Your answer must be an exact copy of the records, with no pictures included.

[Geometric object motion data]

BEGIN

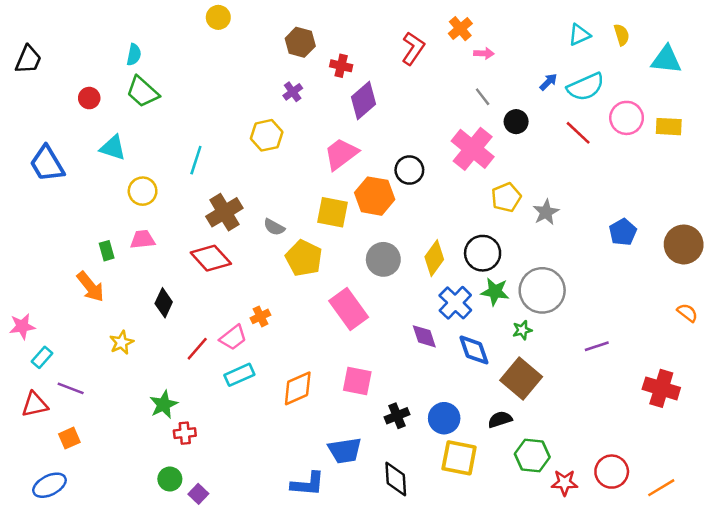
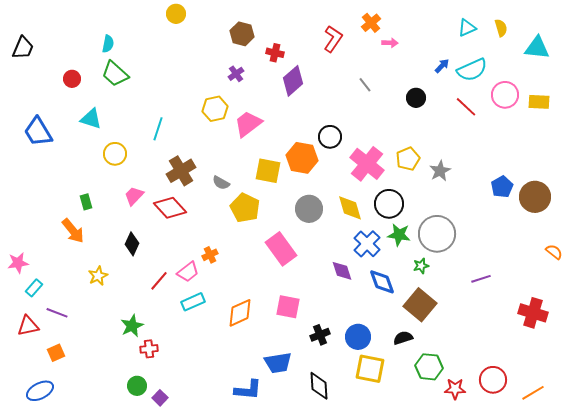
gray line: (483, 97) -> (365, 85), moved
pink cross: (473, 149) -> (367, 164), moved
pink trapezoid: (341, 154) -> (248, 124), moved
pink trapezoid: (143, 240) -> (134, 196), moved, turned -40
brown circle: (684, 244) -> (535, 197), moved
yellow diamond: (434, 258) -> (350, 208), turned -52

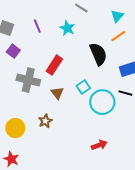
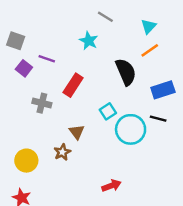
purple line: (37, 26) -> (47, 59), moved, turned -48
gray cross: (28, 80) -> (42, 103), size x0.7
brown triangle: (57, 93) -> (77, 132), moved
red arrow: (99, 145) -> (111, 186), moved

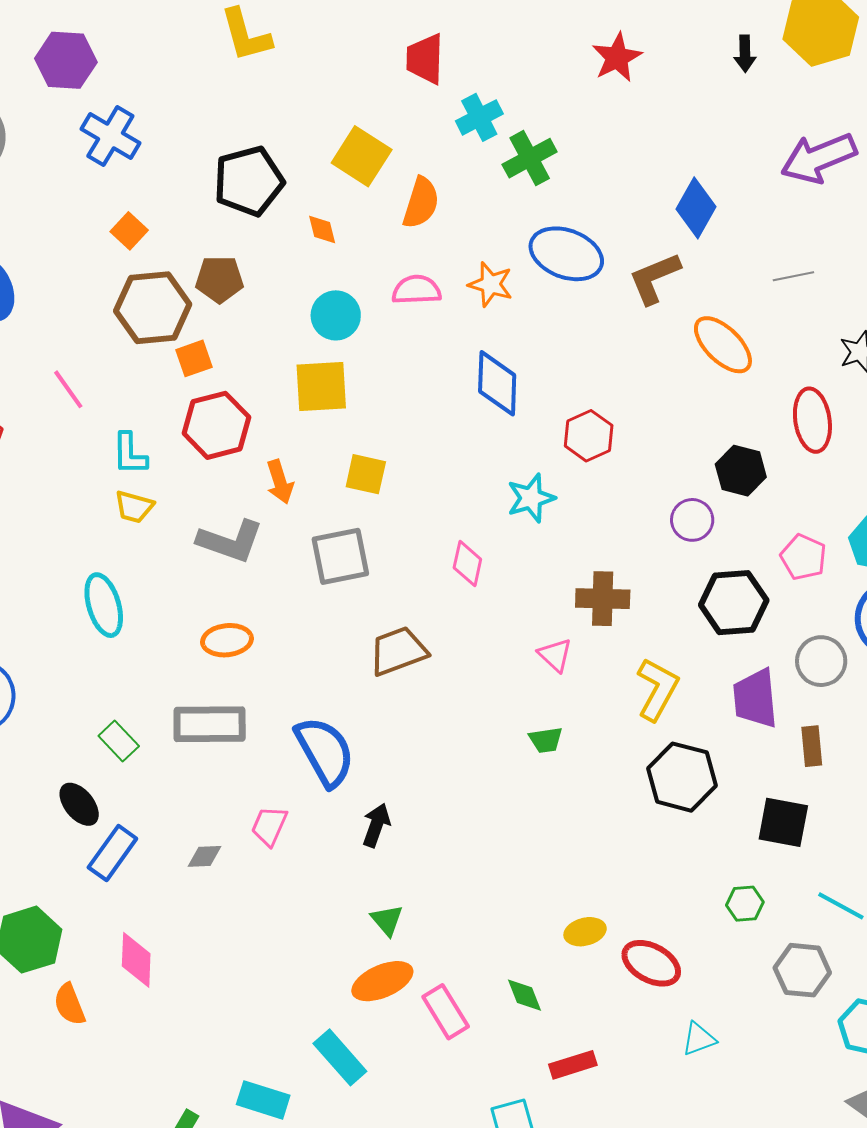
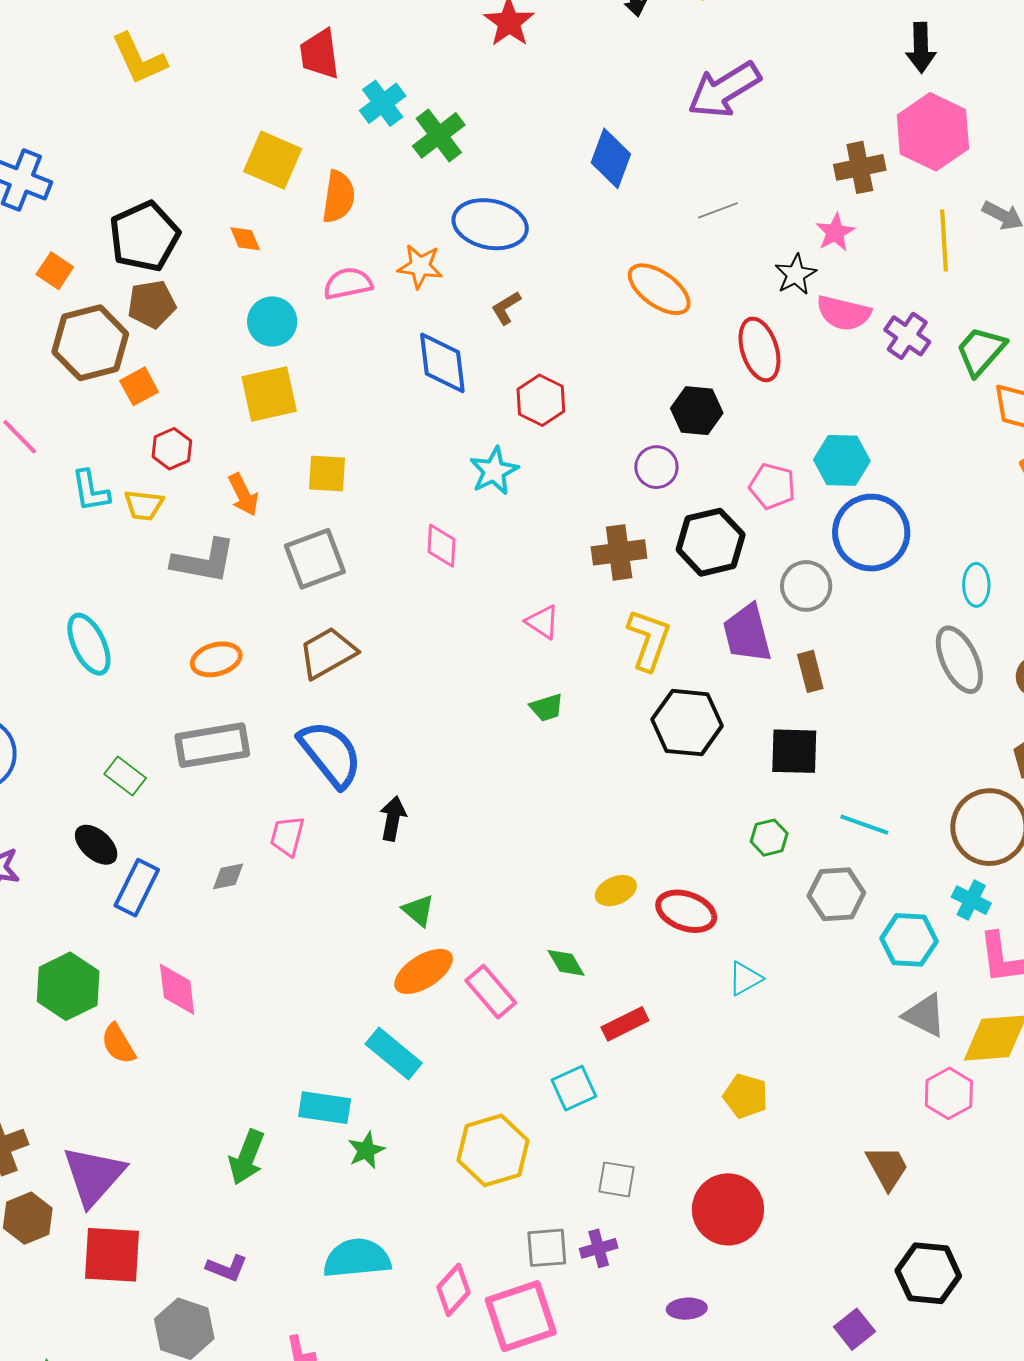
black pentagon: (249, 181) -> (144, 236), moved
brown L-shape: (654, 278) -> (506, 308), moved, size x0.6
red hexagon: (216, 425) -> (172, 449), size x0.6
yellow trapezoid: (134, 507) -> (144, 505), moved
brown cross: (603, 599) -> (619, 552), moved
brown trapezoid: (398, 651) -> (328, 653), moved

END

◆ **Answer space**:
gray line: (483, 97) -> (365, 85), moved
pink cross: (473, 149) -> (367, 164), moved
pink trapezoid: (341, 154) -> (248, 124), moved
pink trapezoid: (143, 240) -> (134, 196), moved, turned -40
brown circle: (684, 244) -> (535, 197), moved
yellow diamond: (434, 258) -> (350, 208), turned -52

purple line: (37, 26) -> (47, 59), moved, turned -48
gray cross: (28, 80) -> (42, 103), size x0.7
brown triangle: (57, 93) -> (77, 132), moved
red arrow: (99, 145) -> (111, 186), moved

black pentagon: (249, 181) -> (144, 236), moved
brown L-shape: (654, 278) -> (506, 308), moved, size x0.6
red hexagon: (216, 425) -> (172, 449), size x0.6
yellow trapezoid: (134, 507) -> (144, 505), moved
brown cross: (603, 599) -> (619, 552), moved
brown trapezoid: (398, 651) -> (328, 653), moved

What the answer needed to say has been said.